Your task is to copy the records that follow exactly, minus any images.

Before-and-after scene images

▬▬▬

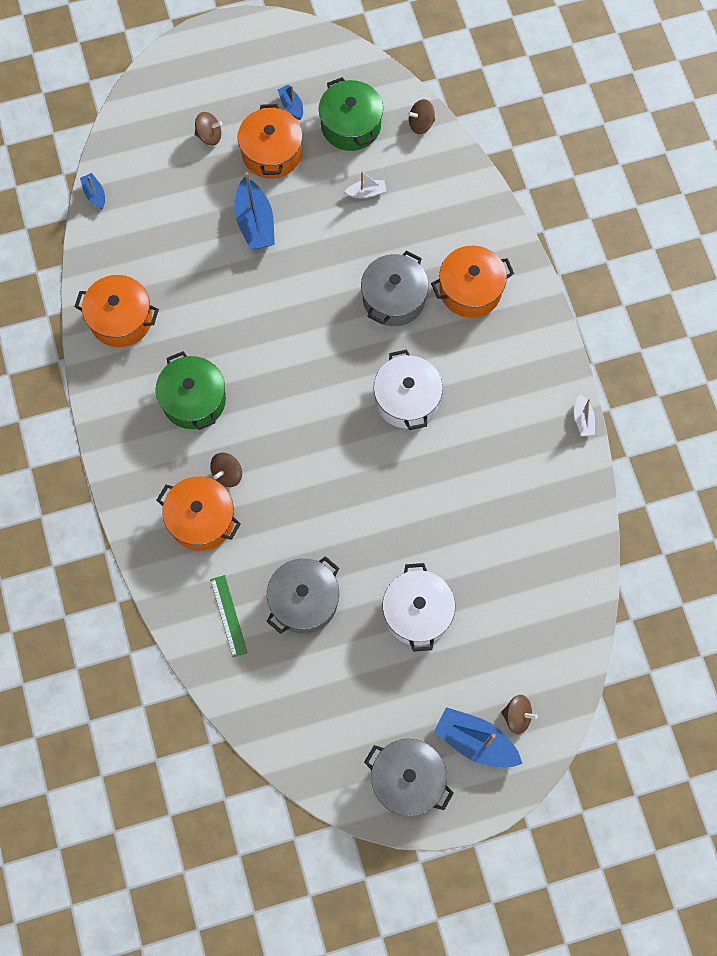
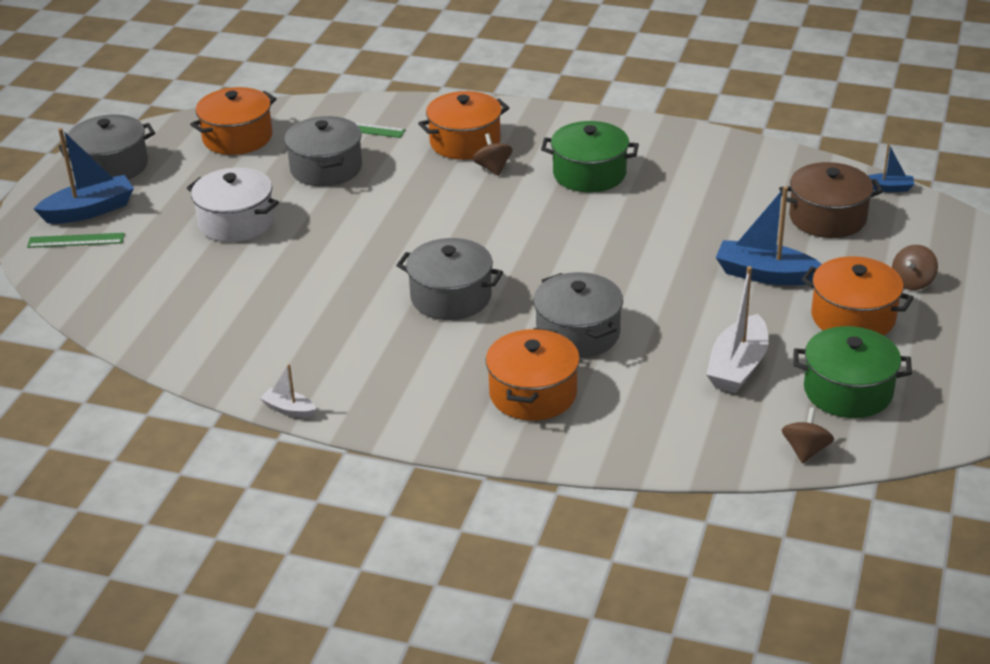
camera: 125 degrees right, 35 degrees down
(121, 319) = (720, 161): orange pot -> orange pot (237, 137)
(159, 216) = (827, 218): none -> brown pot
(291, 106) = (913, 355): blue boat -> none
(366, 192) = (737, 366): white boat -> white boat, size x1.92
(407, 399) = (451, 297): white pot -> grey pot
(517, 716) = (76, 240): brown spinning top -> green ruler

▬▬▬

## SOLUTION
camera: 125 degrees right, 35 degrees down
(121, 319) = (720, 161): orange pot -> orange pot (237, 137)
(159, 216) = (827, 218): none -> brown pot
(291, 106) = (913, 355): blue boat -> none
(366, 192) = (737, 366): white boat -> white boat, size x1.92
(407, 399) = (451, 297): white pot -> grey pot
(517, 716) = (76, 240): brown spinning top -> green ruler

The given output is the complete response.